» Exercise goal: Retype every one of the items below character for character, with the same spacing and line breaks.

(Data items)
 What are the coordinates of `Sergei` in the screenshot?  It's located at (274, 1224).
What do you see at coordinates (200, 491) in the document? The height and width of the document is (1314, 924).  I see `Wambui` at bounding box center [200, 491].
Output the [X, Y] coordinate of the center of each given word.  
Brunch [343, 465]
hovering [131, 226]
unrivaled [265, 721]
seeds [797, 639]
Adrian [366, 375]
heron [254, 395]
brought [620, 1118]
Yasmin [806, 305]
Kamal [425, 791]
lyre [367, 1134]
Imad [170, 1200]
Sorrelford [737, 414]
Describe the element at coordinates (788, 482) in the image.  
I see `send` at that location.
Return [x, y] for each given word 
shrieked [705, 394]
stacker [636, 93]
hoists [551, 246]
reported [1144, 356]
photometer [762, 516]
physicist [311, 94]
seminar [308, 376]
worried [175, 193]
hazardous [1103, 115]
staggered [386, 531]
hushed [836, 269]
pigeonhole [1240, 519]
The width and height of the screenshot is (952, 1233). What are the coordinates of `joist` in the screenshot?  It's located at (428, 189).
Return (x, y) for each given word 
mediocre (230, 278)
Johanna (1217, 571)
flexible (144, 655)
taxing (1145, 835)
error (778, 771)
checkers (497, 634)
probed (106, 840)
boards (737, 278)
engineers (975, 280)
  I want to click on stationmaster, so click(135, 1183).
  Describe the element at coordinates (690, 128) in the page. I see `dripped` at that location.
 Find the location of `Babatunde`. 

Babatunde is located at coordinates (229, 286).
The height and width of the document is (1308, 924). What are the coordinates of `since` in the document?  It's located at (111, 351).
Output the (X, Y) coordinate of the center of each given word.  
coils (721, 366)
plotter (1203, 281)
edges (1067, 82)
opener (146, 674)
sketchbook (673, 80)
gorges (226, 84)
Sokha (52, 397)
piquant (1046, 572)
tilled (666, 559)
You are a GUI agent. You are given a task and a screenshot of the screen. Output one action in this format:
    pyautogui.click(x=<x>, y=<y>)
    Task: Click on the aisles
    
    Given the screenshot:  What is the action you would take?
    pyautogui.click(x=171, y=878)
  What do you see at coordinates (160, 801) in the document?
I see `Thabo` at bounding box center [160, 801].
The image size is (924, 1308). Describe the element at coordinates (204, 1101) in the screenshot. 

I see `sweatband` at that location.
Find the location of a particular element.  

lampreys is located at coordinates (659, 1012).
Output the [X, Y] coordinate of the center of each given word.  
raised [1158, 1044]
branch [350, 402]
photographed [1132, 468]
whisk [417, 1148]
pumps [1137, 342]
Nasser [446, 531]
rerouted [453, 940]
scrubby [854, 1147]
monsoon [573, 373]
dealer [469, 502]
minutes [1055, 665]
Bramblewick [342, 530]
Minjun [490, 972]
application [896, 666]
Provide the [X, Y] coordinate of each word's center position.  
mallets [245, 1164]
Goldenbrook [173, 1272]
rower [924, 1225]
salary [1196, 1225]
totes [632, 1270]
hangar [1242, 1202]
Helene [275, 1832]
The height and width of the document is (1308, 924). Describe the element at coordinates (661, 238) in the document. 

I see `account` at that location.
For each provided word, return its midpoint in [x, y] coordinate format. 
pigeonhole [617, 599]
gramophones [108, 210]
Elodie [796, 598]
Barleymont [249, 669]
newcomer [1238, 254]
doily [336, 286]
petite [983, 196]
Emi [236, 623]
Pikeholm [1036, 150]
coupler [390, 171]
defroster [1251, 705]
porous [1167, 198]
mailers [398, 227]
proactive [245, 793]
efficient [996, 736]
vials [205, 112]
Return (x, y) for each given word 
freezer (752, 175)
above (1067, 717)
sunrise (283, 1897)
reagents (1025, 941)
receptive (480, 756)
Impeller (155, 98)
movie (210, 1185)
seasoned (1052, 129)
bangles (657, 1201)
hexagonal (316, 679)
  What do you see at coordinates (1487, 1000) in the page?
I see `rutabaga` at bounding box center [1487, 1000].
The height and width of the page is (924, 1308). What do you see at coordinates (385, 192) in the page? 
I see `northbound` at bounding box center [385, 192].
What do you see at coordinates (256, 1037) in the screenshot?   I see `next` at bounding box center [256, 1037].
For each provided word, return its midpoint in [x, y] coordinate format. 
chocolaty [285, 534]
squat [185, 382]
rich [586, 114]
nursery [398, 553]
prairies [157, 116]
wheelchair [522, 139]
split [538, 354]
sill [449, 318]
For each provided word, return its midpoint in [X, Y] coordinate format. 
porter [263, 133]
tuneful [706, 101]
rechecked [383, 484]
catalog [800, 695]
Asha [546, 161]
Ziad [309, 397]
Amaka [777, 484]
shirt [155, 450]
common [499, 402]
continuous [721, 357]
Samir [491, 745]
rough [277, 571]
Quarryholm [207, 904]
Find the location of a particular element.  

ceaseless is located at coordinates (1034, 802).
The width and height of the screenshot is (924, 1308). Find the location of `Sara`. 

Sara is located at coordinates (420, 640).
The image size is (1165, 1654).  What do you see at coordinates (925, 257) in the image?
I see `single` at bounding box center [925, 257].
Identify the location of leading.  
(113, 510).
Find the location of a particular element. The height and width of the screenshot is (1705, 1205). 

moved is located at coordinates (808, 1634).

» Exercise answer:
 What are the coordinates of `Sergei` in the screenshot?  It's located at (274, 1224).
What do you see at coordinates (200, 491) in the document? The height and width of the document is (1314, 924).  I see `Wambui` at bounding box center [200, 491].
Output the [X, Y] coordinate of the center of each given word.  
Brunch [343, 465]
hovering [131, 226]
unrivaled [265, 721]
seeds [797, 639]
Adrian [366, 375]
heron [254, 395]
brought [620, 1118]
Yasmin [806, 305]
Kamal [425, 791]
lyre [367, 1134]
Imad [170, 1200]
Sorrelford [737, 414]
Describe the element at coordinates (788, 482) in the image.  
I see `send` at that location.
Return [x, y] for each given word 
shrieked [705, 394]
stacker [636, 93]
hoists [551, 246]
reported [1144, 356]
photometer [762, 516]
physicist [311, 94]
seminar [308, 376]
worried [175, 193]
hazardous [1103, 115]
staggered [386, 531]
hushed [836, 269]
pigeonhole [1240, 519]
The width and height of the screenshot is (952, 1233). What are the coordinates of `joist` in the screenshot?  It's located at (428, 189).
Return (x, y) for each given word 
mediocre (230, 278)
Johanna (1217, 571)
flexible (144, 655)
taxing (1145, 835)
error (778, 771)
checkers (497, 634)
probed (106, 840)
boards (737, 278)
engineers (975, 280)
  I want to click on stationmaster, so click(135, 1183).
  Describe the element at coordinates (690, 128) in the page. I see `dripped` at that location.
 Find the location of `Babatunde`. 

Babatunde is located at coordinates (229, 286).
The height and width of the document is (1308, 924). What are the coordinates of `since` in the document?  It's located at (111, 351).
Output the (X, Y) coordinate of the center of each given word.  
coils (721, 366)
plotter (1203, 281)
edges (1067, 82)
opener (146, 674)
sketchbook (673, 80)
gorges (226, 84)
Sokha (52, 397)
piquant (1046, 572)
tilled (666, 559)
You are a GUI agent. You are given a task and a screenshot of the screen. Output one action in this format:
    pyautogui.click(x=<x>, y=<y>)
    Task: Click on the aisles
    
    Given the screenshot:  What is the action you would take?
    pyautogui.click(x=171, y=878)
  What do you see at coordinates (160, 801) in the document?
I see `Thabo` at bounding box center [160, 801].
The image size is (924, 1308). Describe the element at coordinates (204, 1101) in the screenshot. 

I see `sweatband` at that location.
Find the location of a particular element.  

lampreys is located at coordinates (659, 1012).
Output the [X, Y] coordinate of the center of each given word.  
raised [1158, 1044]
branch [350, 402]
photographed [1132, 468]
whisk [417, 1148]
pumps [1137, 342]
Nasser [446, 531]
rerouted [453, 940]
scrubby [854, 1147]
monsoon [573, 373]
dealer [469, 502]
minutes [1055, 665]
Bramblewick [342, 530]
Minjun [490, 972]
application [896, 666]
Provide the [X, Y] coordinate of each word's center position.  
mallets [245, 1164]
Goldenbrook [173, 1272]
rower [924, 1225]
salary [1196, 1225]
totes [632, 1270]
hangar [1242, 1202]
Helene [275, 1832]
The height and width of the document is (1308, 924). Describe the element at coordinates (661, 238) in the document. 

I see `account` at that location.
For each provided word, return its midpoint in [x, y] coordinate format. 
pigeonhole [617, 599]
gramophones [108, 210]
Elodie [796, 598]
Barleymont [249, 669]
newcomer [1238, 254]
doily [336, 286]
petite [983, 196]
Emi [236, 623]
Pikeholm [1036, 150]
coupler [390, 171]
defroster [1251, 705]
porous [1167, 198]
mailers [398, 227]
proactive [245, 793]
efficient [996, 736]
vials [205, 112]
Return (x, y) for each given word 
freezer (752, 175)
above (1067, 717)
sunrise (283, 1897)
reagents (1025, 941)
receptive (480, 756)
Impeller (155, 98)
movie (210, 1185)
seasoned (1052, 129)
bangles (657, 1201)
hexagonal (316, 679)
  What do you see at coordinates (1487, 1000) in the page?
I see `rutabaga` at bounding box center [1487, 1000].
The height and width of the page is (924, 1308). What do you see at coordinates (385, 192) in the page? 
I see `northbound` at bounding box center [385, 192].
What do you see at coordinates (256, 1037) in the screenshot?   I see `next` at bounding box center [256, 1037].
For each provided word, return its midpoint in [x, y] coordinate format. 
chocolaty [285, 534]
squat [185, 382]
rich [586, 114]
nursery [398, 553]
prairies [157, 116]
wheelchair [522, 139]
split [538, 354]
sill [449, 318]
For each provided word, return its midpoint in [X, Y] coordinate format. 
porter [263, 133]
tuneful [706, 101]
rechecked [383, 484]
catalog [800, 695]
Asha [546, 161]
Ziad [309, 397]
Amaka [777, 484]
shirt [155, 450]
common [499, 402]
continuous [721, 357]
Samir [491, 745]
rough [277, 571]
Quarryholm [207, 904]
Find the location of a particular element.  

ceaseless is located at coordinates (1034, 802).
The width and height of the screenshot is (924, 1308). Find the location of `Sara`. 

Sara is located at coordinates (420, 640).
The image size is (1165, 1654).  What do you see at coordinates (925, 257) in the image?
I see `single` at bounding box center [925, 257].
Identify the location of leading.  
(113, 510).
Find the location of a particular element. The height and width of the screenshot is (1705, 1205). 

moved is located at coordinates (808, 1634).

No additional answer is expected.